**WORK TO BE COMPLETED**:
In the entries that follow, the first line to write out is the one containing "The Stern [lila]", and the last is the one containing "What was the Lastwagen". Reproduce that stretch exactly, with nothing before or after it.

Coordinate-based change listings

╔══

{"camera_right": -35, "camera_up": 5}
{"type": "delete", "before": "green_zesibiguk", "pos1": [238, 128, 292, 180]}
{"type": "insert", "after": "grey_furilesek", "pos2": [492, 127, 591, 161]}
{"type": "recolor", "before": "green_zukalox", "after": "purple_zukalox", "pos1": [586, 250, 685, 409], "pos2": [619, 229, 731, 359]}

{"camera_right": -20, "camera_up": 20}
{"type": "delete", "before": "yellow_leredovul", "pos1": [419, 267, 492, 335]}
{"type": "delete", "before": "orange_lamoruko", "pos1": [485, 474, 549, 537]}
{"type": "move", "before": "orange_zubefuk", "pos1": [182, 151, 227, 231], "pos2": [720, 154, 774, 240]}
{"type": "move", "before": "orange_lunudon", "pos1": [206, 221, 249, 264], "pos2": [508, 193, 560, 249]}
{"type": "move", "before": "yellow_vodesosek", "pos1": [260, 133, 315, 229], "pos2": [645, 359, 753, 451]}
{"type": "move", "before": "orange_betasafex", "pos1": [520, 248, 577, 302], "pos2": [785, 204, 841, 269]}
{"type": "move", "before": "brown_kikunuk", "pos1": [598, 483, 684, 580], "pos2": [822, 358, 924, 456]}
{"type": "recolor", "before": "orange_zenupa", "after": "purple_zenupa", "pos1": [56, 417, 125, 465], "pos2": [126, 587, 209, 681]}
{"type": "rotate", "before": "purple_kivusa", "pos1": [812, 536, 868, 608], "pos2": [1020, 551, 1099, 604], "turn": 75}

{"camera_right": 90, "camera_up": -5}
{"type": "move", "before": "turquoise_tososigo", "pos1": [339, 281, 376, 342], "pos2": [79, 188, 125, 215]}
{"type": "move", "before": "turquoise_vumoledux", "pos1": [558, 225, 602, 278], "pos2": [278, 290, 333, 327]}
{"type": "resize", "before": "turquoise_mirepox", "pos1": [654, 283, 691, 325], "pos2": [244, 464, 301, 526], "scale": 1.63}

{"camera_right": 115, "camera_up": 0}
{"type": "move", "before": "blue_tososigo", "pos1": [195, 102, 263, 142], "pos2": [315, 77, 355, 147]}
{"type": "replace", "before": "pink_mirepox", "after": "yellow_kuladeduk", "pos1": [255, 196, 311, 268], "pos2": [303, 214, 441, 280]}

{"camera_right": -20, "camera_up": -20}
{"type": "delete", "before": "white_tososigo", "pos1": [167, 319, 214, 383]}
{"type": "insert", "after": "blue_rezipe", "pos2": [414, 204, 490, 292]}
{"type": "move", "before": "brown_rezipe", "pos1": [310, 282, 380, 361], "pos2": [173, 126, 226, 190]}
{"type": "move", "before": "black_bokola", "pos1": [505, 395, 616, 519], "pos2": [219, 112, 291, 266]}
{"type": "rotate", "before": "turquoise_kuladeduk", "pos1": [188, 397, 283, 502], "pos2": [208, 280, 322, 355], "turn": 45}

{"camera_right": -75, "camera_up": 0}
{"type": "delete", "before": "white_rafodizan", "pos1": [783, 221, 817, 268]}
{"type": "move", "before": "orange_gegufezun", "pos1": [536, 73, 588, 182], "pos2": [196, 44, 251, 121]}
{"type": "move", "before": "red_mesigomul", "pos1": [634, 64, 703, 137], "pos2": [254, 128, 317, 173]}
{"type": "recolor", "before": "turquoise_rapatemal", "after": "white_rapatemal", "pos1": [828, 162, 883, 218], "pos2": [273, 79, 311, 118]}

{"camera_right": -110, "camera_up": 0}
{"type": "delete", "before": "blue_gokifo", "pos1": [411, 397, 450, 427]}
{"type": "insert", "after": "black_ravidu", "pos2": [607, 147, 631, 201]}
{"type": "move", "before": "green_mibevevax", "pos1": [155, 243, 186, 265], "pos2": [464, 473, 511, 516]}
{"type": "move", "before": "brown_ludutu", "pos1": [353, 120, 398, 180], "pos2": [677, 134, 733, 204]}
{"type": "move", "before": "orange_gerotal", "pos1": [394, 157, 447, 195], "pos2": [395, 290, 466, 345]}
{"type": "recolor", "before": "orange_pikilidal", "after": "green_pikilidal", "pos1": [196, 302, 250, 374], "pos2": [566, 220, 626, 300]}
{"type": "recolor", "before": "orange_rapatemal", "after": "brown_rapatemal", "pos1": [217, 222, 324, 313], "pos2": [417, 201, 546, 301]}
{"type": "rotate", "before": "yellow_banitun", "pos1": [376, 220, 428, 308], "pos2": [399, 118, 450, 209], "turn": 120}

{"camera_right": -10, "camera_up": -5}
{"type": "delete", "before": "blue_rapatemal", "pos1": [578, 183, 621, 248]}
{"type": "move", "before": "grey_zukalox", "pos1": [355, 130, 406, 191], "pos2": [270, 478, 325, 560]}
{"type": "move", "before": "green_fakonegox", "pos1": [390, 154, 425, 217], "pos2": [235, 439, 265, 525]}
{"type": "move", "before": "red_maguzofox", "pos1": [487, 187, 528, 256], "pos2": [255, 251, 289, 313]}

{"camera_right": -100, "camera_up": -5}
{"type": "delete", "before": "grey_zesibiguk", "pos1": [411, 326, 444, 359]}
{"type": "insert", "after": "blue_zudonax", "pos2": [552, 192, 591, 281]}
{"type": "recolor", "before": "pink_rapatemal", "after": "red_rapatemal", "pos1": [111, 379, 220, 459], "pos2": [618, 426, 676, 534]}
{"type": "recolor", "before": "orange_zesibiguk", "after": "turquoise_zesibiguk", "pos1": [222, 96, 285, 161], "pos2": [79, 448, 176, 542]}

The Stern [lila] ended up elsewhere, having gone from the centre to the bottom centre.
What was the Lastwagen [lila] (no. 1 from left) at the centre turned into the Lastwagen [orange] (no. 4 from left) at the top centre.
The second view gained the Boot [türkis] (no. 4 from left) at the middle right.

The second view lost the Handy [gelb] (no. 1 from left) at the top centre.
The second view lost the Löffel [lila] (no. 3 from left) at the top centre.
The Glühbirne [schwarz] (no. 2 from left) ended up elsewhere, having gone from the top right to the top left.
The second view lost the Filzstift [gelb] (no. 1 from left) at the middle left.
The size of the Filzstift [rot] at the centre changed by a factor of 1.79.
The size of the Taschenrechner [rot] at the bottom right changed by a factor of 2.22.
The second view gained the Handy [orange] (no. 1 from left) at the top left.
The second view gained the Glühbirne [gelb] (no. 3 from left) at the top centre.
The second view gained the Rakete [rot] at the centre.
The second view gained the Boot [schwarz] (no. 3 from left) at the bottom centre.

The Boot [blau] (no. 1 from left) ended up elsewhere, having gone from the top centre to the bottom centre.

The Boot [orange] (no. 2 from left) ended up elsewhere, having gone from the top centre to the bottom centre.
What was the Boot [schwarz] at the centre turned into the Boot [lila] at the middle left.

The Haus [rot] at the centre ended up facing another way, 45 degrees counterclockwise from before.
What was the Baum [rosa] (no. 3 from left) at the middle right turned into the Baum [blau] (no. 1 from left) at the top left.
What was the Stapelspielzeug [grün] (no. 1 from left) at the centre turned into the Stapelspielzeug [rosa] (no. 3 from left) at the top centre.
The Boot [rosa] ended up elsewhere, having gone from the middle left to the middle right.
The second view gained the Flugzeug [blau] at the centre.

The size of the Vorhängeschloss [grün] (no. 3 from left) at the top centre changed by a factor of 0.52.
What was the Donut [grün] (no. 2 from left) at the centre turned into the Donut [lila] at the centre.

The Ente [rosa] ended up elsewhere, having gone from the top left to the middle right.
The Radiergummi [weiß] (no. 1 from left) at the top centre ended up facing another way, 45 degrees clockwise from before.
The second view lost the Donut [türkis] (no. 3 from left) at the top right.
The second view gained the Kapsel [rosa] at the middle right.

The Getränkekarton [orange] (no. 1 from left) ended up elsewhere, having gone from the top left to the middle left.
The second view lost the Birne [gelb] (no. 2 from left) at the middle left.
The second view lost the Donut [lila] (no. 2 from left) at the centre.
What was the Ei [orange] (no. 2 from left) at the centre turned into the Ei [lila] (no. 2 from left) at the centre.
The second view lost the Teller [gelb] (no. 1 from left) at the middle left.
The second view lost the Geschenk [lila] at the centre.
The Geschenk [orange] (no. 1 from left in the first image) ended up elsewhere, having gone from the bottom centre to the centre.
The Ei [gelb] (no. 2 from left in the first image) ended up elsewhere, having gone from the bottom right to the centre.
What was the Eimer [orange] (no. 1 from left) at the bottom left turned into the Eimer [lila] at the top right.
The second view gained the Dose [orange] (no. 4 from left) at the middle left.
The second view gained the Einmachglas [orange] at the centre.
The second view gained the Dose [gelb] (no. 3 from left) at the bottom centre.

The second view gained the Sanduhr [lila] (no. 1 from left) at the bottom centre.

╚══

**RESULT**:
The Stern [lila] ended up elsewhere, having gone from the centre to the bottom centre.
What was the Lastwagen [lila] (no. 1 from left) at the centre turned into the Lastwagen [orange] (no. 4 from left) at the top centre.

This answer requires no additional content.